* **Exercise details**
Give back exactly the lines of the entries below from the line with "C3: 10uF (plus" to the line with "D12: LED (A", inclusive, and only those.

--- Data supplied ---

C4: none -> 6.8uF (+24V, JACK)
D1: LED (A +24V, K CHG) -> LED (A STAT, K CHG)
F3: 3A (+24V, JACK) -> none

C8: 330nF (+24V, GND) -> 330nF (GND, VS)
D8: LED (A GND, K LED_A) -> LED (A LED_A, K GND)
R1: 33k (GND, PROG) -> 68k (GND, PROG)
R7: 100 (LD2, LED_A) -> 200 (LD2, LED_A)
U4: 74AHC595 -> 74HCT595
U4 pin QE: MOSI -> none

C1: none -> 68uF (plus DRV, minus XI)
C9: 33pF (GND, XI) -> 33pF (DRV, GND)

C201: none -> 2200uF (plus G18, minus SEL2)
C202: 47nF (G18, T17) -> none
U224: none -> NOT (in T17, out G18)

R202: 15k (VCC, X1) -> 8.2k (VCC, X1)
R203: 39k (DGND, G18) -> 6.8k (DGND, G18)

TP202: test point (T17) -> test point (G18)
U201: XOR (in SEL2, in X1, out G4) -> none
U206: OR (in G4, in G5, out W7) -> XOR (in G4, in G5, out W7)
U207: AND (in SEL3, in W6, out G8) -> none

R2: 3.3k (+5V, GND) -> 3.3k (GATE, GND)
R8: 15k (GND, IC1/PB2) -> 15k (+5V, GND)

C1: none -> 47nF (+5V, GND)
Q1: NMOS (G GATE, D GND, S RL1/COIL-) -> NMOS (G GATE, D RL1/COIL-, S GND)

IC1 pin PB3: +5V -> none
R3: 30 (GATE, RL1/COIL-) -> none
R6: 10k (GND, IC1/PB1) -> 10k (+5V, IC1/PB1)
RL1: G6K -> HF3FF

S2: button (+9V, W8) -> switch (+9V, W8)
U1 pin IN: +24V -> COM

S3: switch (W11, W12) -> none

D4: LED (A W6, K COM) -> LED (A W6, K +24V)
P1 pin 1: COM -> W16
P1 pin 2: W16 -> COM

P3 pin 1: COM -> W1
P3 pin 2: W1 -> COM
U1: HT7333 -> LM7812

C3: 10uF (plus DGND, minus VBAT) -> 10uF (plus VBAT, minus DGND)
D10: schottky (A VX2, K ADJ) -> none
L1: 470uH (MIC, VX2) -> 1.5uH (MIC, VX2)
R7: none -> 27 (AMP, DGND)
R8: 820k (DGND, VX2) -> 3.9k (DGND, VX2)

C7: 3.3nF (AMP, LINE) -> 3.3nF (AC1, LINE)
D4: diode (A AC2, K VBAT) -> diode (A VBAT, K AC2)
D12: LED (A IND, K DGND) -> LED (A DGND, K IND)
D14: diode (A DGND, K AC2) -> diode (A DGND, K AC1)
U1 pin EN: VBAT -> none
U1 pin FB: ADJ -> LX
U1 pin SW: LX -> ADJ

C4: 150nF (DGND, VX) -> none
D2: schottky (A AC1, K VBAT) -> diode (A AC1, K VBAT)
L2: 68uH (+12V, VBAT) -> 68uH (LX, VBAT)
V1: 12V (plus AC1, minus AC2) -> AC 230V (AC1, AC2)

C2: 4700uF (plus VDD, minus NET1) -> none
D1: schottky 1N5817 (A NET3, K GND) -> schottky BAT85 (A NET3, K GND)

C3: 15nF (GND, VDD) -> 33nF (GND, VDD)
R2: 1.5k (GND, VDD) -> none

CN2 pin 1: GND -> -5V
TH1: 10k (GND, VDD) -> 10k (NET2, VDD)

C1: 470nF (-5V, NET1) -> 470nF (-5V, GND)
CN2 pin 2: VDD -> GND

---

* **Exercise solution**
C3: 10uF (plus DGND, minus VBAT) -> 10uF (plus VBAT, minus DGND)
D10: schottky (A VX2, K ADJ) -> none
L1: 470uH (MIC, VX2) -> 1.5uH (MIC, VX2)
R7: none -> 27 (AMP, DGND)
R8: 820k (DGND, VX2) -> 3.9k (DGND, VX2)

C7: 3.3nF (AMP, LINE) -> 3.3nF (AC1, LINE)
D4: diode (A AC2, K VBAT) -> diode (A VBAT, K AC2)
D12: LED (A IND, K DGND) -> LED (A DGND, K IND)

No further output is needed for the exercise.